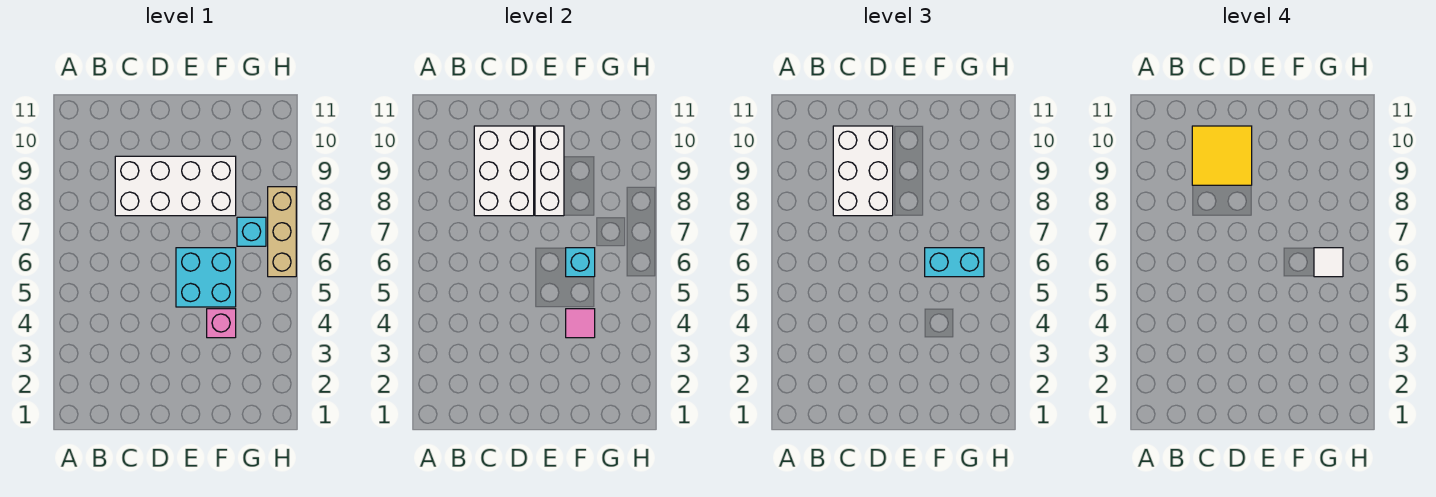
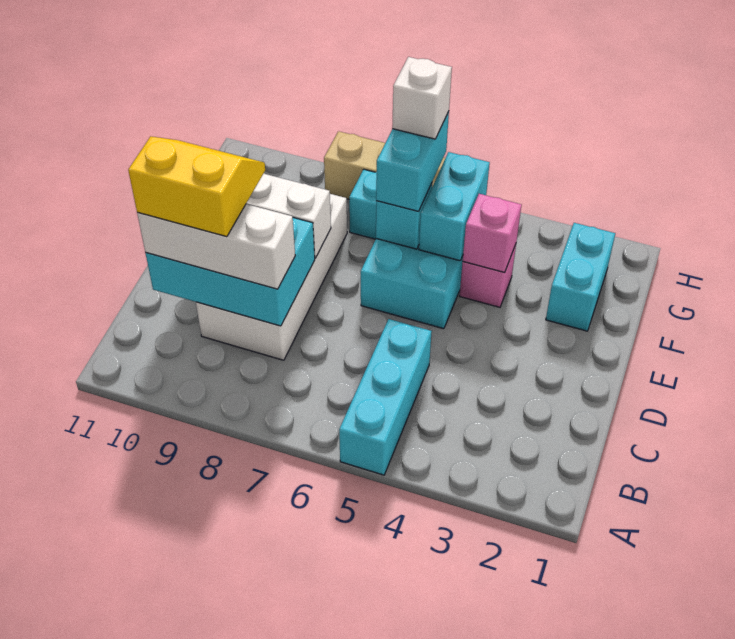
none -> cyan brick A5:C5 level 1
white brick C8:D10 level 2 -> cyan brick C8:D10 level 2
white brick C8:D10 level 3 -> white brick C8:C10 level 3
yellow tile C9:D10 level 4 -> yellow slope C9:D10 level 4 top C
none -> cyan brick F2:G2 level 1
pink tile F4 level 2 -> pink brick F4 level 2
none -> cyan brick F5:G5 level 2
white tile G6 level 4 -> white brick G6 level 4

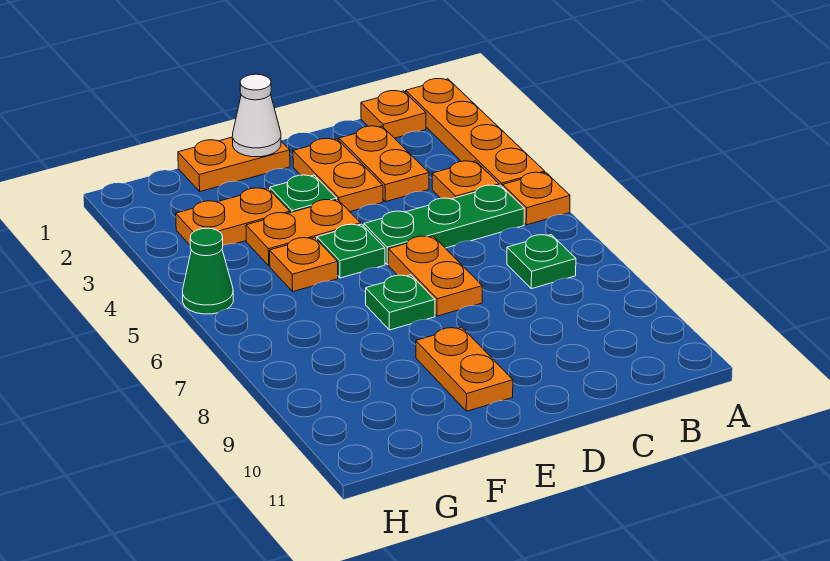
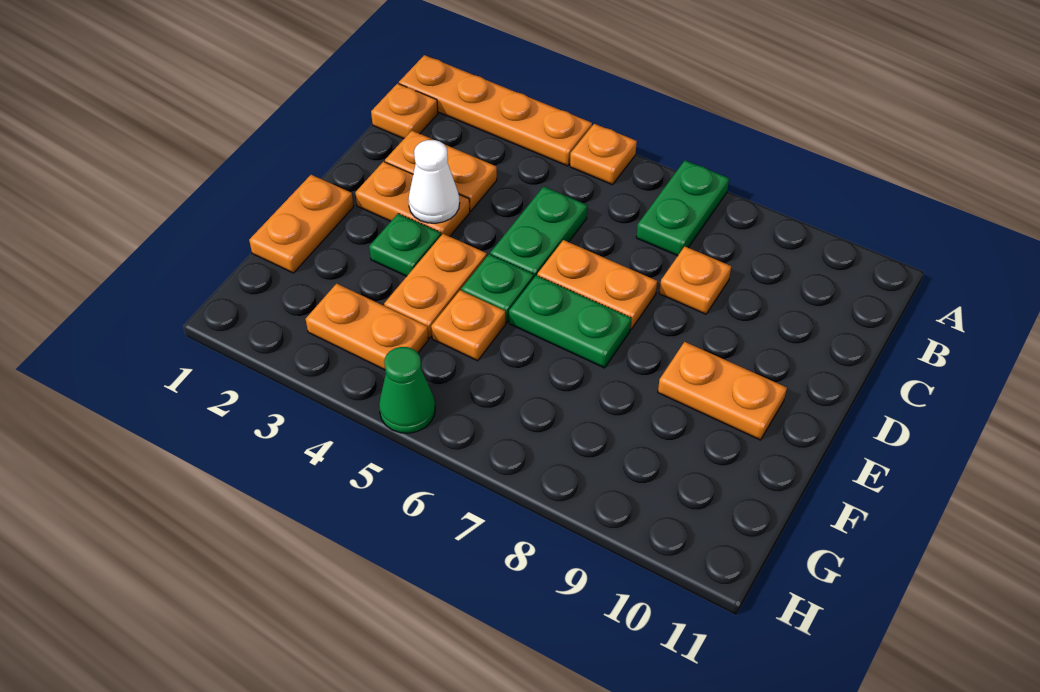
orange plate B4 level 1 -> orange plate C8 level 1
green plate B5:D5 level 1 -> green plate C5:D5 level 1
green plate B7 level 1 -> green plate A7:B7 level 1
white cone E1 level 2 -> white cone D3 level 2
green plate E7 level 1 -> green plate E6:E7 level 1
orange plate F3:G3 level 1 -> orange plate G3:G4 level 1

· · ·

- [Brief]:
What you return must match, line for line, the data from the line containing "green plate B7" to its end, both ends included.

- [Response box]:
green plate B7 level 1 -> green plate A7:B7 level 1
white cone E1 level 2 -> white cone D3 level 2
green plate E7 level 1 -> green plate E6:E7 level 1
orange plate F3:G3 level 1 -> orange plate G3:G4 level 1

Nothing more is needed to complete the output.